WHAT YOU ARE ASKED TO DO >> Below are some records. Count the lines with "pink" in them and give nothing but the total.

● ● ●

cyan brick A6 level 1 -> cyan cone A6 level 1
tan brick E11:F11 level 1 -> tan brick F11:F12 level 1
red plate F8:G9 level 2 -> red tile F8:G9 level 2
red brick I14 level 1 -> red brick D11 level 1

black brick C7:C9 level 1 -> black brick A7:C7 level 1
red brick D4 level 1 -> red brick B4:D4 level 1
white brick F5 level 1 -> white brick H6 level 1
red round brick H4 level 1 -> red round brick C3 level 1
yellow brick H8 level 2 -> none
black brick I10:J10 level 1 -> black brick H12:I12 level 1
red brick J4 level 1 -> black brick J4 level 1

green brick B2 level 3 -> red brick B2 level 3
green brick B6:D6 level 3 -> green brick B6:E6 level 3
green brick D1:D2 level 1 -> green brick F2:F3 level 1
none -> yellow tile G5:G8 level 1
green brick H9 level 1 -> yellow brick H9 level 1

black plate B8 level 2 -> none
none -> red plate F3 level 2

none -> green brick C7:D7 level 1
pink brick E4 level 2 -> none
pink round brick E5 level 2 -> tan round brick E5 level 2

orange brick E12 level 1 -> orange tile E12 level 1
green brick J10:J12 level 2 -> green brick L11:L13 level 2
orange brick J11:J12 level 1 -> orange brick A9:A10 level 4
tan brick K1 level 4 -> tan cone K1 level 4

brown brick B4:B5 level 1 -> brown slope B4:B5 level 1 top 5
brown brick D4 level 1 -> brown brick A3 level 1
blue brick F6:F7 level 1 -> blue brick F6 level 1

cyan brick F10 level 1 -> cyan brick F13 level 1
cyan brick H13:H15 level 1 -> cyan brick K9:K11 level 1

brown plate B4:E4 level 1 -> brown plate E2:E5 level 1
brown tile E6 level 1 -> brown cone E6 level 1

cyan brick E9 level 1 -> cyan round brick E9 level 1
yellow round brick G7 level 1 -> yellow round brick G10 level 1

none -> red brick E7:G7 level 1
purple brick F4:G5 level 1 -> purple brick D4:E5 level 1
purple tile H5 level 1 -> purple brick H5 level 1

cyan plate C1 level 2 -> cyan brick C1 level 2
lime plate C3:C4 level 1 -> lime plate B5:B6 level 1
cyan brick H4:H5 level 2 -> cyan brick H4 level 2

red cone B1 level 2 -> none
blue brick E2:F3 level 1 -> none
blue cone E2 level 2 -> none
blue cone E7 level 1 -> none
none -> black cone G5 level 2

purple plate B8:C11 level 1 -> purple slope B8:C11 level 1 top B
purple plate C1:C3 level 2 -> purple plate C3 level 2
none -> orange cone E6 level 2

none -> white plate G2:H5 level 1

● ● ●

SOLUTION FOR THIS EXERCISE >> 2